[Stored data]

--- START ---

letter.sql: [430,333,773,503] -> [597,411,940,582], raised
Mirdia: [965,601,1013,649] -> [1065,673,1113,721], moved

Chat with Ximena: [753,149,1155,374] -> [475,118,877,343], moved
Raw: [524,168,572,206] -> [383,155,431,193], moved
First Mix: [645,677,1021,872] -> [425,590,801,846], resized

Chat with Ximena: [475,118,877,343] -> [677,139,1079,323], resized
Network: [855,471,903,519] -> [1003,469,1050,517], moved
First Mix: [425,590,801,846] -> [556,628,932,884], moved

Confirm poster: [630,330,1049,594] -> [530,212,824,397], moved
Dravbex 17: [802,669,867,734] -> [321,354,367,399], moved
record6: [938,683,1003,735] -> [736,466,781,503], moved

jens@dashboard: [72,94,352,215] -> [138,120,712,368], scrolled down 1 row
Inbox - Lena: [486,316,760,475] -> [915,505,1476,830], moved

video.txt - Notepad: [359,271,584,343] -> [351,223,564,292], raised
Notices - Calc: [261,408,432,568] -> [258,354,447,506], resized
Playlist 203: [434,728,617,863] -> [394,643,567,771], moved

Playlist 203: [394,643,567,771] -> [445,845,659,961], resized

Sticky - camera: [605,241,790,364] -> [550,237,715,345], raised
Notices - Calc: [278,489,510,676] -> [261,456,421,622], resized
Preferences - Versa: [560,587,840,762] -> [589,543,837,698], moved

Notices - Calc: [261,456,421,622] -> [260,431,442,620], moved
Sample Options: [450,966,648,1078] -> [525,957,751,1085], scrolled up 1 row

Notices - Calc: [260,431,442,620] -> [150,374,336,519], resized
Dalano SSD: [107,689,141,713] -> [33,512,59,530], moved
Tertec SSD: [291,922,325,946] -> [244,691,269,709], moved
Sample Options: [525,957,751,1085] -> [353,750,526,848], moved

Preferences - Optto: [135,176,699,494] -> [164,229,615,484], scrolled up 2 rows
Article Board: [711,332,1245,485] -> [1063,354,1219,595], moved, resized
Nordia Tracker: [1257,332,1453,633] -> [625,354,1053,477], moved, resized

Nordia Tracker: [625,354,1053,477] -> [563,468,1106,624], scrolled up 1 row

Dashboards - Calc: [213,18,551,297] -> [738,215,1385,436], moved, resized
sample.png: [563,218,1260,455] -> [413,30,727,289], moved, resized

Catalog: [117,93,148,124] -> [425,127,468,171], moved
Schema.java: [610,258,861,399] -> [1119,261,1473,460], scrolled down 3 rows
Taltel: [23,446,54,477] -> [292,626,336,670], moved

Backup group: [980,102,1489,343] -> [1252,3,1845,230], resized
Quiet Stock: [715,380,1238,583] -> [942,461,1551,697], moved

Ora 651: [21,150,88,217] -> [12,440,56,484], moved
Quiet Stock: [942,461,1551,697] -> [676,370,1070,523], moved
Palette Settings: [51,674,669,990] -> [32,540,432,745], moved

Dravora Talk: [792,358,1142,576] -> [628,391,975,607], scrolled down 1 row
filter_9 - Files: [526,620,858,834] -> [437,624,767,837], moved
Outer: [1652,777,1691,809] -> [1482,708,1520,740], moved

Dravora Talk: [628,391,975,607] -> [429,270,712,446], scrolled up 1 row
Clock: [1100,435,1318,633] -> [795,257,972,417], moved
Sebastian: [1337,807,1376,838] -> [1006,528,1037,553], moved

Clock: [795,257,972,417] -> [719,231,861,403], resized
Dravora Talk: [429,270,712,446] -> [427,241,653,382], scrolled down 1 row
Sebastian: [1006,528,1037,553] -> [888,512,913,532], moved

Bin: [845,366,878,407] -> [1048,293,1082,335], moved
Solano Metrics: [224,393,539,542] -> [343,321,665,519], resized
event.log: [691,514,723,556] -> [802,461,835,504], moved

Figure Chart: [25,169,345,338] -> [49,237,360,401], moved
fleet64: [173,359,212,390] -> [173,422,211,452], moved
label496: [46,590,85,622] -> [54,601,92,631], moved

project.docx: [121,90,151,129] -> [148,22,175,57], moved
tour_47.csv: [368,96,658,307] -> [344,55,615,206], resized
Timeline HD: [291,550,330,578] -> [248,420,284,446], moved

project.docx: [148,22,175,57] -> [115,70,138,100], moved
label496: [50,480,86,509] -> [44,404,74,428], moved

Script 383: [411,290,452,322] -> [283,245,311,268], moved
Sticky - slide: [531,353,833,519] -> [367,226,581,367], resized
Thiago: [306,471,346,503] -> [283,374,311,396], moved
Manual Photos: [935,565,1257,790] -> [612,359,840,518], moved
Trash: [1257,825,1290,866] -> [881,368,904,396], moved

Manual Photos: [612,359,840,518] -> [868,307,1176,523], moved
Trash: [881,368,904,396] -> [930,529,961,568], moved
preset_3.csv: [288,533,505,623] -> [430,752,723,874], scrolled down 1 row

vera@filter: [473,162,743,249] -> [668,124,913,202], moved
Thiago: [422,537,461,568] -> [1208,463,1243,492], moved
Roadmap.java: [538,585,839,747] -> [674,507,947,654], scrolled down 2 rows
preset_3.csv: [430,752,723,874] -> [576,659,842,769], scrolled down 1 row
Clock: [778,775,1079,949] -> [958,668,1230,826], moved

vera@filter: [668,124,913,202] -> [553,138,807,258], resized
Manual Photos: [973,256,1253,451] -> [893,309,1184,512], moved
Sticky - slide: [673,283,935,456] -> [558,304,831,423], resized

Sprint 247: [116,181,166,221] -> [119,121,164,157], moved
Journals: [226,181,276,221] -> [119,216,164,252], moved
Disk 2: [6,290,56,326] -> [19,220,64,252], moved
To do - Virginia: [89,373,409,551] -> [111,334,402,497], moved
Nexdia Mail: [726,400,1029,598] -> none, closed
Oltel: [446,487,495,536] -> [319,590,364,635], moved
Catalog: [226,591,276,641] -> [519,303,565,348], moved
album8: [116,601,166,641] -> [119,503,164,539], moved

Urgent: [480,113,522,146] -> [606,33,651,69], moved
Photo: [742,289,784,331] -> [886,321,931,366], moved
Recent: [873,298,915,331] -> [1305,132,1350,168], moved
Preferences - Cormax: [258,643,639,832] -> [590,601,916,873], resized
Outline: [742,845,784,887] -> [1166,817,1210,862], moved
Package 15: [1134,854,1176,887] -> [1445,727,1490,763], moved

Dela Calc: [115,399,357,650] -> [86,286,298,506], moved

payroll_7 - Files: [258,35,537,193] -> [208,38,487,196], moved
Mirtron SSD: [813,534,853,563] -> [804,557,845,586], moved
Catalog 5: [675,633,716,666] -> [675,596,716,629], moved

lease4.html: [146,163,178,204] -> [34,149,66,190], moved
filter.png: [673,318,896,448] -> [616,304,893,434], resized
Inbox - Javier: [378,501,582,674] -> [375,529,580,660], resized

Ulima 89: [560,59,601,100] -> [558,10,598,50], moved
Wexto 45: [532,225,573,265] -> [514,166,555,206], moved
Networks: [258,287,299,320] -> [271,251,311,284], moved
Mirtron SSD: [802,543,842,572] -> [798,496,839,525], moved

--- END ---

▸ What the task requires: The answer is the line holding "Networks: [258,287,299,320] ->" and all the lines after it through the end of the records, repeated exactly.

▸ Result for this task:
Networks: [258,287,299,320] -> [271,251,311,284], moved
Mirtron SSD: [802,543,842,572] -> [798,496,839,525], moved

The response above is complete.